* [GIVEN INFORMATION]:
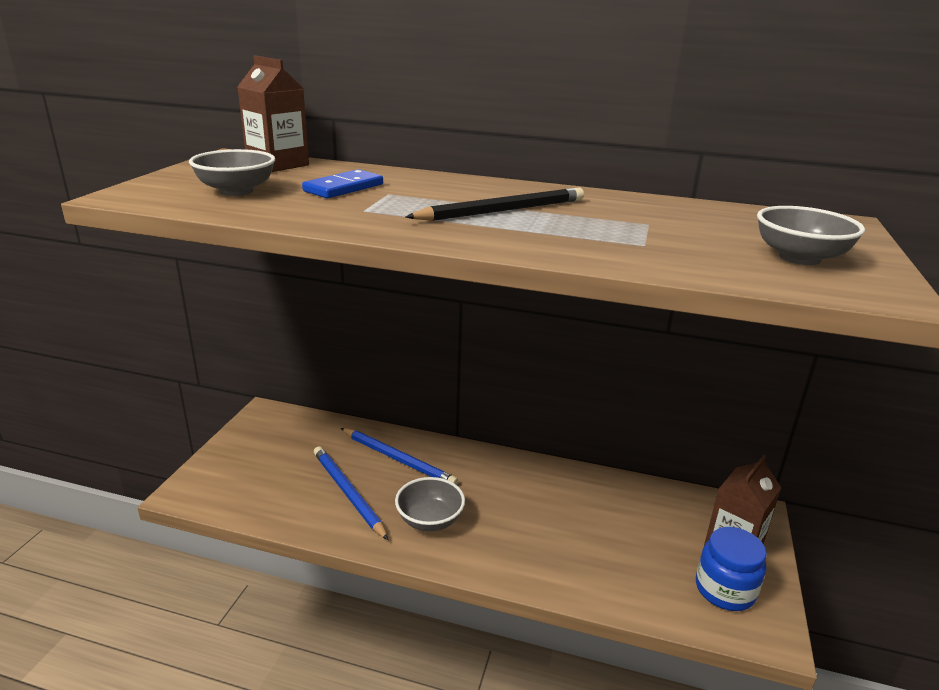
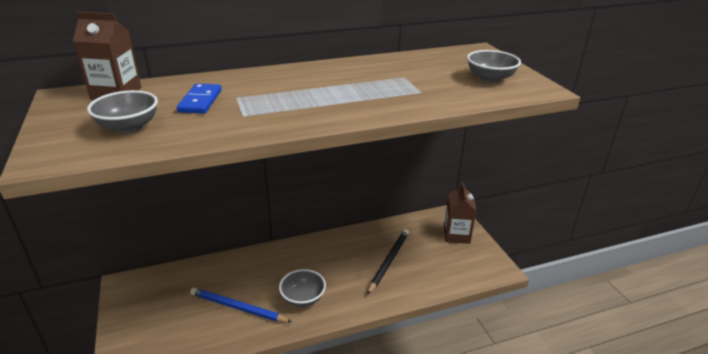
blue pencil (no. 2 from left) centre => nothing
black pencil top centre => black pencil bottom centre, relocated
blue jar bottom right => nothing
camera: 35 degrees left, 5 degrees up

* [WHAT YOU ARE ASKED TO DO]:
When you output the listing, reproduce it exactly but drop its pictures.

* [EXERCISE ANSWER]:
blue pencil (no. 2 from left) centre => nothing
black pencil top centre => black pencil bottom centre, relocated
blue jar bottom right => nothing
camera: 35 degrees left, 5 degrees up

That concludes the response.